(TRY IT):
In the data that follows, count each line with the string "rocket"; the reply is the number only.

Data excerpts:

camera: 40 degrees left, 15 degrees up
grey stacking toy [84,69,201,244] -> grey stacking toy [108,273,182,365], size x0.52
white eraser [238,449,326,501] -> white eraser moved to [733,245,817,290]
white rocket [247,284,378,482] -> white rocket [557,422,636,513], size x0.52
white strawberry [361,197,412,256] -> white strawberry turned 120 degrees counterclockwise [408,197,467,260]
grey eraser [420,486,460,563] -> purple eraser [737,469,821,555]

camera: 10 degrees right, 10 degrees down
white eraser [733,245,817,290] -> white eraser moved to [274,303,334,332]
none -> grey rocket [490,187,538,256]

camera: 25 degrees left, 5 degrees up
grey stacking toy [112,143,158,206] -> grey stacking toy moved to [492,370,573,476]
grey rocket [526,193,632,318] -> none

(YOUR SOLUTION):
3